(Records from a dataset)
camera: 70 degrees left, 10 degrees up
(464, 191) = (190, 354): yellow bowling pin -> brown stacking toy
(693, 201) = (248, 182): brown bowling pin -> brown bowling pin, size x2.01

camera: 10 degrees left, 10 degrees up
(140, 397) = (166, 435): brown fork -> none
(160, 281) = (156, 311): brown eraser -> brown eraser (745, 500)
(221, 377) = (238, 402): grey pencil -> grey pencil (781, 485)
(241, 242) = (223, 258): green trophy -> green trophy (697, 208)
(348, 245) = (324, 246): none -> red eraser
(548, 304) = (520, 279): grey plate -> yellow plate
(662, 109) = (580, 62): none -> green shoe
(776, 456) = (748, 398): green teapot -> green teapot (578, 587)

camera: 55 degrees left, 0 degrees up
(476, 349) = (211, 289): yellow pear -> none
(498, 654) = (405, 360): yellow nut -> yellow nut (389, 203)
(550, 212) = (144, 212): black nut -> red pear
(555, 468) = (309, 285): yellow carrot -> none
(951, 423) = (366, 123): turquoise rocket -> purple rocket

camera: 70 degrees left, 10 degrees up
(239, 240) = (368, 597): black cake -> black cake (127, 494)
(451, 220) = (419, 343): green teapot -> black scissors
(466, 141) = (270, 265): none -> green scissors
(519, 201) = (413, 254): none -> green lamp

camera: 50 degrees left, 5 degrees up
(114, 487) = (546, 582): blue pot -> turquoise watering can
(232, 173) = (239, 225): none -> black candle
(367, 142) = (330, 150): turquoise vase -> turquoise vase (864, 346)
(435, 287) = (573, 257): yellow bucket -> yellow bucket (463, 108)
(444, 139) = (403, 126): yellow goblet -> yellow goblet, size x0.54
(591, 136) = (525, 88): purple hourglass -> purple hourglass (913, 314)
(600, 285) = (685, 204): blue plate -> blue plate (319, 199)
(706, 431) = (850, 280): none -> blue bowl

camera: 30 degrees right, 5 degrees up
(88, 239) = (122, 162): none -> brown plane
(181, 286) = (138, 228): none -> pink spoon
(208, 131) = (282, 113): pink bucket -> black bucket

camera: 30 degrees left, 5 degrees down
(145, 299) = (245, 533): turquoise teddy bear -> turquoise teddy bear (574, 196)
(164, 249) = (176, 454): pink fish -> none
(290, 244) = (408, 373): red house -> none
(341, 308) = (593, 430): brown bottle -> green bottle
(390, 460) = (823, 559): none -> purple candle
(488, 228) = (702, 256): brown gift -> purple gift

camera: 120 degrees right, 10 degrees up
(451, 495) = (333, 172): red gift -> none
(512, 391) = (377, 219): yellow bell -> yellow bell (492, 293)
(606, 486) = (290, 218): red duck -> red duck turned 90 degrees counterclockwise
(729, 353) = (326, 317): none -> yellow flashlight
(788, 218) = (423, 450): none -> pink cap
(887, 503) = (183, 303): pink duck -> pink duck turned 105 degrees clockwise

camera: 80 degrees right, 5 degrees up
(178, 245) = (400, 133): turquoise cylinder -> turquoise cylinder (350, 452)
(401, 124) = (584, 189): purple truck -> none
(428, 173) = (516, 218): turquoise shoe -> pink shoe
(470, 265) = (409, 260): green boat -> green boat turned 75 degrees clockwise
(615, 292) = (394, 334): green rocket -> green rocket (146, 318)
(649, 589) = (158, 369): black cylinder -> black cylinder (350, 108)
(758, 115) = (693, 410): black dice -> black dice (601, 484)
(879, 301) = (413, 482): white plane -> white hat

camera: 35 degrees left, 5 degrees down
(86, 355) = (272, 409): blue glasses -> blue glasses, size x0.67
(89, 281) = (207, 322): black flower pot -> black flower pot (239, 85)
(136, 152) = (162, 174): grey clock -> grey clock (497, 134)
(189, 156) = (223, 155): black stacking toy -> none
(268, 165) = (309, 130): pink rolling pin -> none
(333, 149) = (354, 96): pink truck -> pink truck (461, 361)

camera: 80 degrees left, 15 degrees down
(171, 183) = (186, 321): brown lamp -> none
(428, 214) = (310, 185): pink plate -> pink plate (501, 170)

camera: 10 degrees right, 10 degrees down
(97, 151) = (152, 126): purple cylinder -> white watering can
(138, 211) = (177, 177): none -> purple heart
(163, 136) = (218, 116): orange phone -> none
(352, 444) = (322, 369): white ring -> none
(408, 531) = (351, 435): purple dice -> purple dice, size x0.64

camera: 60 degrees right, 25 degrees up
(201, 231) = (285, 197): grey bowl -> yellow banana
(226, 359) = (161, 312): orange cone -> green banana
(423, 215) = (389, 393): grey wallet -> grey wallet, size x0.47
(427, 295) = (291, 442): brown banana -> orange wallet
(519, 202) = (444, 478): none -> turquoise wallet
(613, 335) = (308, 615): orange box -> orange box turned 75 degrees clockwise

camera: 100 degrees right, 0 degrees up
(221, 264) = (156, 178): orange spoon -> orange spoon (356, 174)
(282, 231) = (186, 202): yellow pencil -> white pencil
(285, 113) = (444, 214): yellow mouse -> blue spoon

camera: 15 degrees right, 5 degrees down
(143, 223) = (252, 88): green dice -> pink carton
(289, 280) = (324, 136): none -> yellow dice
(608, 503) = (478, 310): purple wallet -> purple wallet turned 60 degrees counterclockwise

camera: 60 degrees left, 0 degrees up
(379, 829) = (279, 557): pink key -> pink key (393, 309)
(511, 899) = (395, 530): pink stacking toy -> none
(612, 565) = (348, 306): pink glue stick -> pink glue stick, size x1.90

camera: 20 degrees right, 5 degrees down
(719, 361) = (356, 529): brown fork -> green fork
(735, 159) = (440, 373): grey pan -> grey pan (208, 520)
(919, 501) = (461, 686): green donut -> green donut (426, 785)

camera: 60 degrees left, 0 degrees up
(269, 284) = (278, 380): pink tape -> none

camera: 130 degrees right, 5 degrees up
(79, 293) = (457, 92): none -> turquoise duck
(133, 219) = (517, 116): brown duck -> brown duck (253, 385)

== WHAT YOU ARE ASKED TO DO ==
Going through the entries, return every line holding the word "purple".

== ANSWER BOX ==
(951, 423) = (366, 123): turquoise rocket -> purple rocket
(591, 136) = (525, 88): purple hourglass -> purple hourglass (913, 314)
(390, 460) = (823, 559): none -> purple candle
(488, 228) = (702, 256): brown gift -> purple gift
(401, 124) = (584, 189): purple truck -> none
(97, 151) = (152, 126): purple cylinder -> white watering can
(138, 211) = (177, 177): none -> purple heart
(408, 531) = (351, 435): purple dice -> purple dice, size x0.64
(608, 503) = (478, 310): purple wallet -> purple wallet turned 60 degrees counterclockwise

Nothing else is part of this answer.